(Object state comparisons)
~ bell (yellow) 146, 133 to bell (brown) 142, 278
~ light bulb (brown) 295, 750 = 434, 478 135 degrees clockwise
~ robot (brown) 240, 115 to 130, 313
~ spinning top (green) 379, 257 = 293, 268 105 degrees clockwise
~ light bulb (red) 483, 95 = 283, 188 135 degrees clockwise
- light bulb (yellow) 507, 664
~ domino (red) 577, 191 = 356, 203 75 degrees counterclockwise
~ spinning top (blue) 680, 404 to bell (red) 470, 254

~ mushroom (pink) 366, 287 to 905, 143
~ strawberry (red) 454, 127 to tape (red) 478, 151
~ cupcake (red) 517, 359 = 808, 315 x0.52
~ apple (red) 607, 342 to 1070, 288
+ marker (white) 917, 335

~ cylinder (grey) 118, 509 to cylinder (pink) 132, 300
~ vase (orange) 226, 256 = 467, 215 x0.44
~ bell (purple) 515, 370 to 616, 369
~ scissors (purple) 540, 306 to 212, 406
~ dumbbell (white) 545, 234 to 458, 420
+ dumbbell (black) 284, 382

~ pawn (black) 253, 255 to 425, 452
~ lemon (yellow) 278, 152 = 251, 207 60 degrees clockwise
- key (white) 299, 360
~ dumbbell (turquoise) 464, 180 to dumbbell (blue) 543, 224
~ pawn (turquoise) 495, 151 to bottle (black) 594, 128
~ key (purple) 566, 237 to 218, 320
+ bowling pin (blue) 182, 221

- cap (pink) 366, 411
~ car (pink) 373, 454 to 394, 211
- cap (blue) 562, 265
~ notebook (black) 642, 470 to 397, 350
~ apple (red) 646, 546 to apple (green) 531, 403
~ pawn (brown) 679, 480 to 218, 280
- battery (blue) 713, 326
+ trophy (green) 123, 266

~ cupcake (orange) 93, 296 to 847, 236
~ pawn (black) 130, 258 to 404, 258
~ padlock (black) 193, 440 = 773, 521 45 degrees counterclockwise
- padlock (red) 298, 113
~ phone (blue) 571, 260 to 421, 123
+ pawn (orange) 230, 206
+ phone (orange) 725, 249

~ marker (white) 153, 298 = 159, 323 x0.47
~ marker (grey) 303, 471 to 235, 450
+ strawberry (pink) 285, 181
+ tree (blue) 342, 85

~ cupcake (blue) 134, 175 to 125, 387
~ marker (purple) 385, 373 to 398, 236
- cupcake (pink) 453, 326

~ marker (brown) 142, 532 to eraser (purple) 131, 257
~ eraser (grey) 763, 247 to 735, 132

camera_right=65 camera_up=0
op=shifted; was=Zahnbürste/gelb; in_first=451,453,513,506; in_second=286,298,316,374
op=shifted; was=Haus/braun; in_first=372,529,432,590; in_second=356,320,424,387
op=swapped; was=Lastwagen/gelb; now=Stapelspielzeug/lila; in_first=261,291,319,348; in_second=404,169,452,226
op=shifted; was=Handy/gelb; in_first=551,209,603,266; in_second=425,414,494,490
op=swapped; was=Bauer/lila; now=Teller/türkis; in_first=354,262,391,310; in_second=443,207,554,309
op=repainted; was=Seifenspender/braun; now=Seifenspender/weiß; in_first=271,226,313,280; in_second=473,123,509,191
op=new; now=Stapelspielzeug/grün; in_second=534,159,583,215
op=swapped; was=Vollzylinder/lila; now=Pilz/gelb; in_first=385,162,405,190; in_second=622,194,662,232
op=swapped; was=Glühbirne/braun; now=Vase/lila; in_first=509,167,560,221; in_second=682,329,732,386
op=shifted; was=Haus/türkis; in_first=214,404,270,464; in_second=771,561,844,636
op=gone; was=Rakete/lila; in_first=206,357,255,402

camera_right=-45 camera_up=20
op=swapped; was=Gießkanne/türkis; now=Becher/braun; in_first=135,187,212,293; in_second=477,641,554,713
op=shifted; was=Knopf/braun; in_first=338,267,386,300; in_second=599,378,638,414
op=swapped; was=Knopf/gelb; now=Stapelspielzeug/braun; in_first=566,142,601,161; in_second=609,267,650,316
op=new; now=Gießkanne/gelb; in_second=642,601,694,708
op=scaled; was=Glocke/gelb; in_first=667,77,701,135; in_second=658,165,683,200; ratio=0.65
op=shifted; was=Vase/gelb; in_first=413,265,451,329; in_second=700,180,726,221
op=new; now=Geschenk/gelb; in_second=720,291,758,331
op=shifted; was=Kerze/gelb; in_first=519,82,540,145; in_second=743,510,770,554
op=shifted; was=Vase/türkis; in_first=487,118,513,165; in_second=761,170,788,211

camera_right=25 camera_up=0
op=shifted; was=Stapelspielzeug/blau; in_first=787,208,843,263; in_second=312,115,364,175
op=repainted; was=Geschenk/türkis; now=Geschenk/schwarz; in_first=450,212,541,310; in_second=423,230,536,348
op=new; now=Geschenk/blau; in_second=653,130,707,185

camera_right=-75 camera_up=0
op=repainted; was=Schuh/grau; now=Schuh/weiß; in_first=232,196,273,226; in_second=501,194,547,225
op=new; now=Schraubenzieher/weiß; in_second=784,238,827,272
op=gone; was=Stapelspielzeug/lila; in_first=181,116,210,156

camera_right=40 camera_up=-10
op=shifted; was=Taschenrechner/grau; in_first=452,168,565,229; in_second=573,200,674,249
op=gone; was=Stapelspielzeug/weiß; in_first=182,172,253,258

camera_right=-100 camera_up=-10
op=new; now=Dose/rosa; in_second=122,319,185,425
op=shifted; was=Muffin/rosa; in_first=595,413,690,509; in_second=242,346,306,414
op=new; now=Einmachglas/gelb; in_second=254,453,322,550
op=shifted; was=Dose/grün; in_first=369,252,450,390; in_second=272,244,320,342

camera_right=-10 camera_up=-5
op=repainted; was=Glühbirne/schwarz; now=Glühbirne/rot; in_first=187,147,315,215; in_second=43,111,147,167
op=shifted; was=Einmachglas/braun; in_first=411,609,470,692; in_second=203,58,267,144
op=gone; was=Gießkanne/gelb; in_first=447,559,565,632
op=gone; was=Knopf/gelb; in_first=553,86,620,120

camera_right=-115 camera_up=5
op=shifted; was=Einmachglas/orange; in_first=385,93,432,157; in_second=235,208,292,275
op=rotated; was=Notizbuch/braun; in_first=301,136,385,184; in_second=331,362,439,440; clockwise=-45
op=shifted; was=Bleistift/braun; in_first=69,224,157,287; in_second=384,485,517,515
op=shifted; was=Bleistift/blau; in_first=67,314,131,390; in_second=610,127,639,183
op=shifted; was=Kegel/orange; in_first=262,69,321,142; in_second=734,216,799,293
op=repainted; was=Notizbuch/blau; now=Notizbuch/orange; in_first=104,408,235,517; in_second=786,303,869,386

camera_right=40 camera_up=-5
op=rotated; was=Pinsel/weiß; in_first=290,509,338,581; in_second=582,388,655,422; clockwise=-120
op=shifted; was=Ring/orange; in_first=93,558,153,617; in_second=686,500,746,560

(Your task) Look through the entries and find each line that has the string "light". Copy those lines.

(Exercise solution)
~ light bulb (brown) 295, 750 = 434, 478 135 degrees clockwise
~ light bulb (red) 483, 95 = 283, 188 135 degrees clockwise
- light bulb (yellow) 507, 664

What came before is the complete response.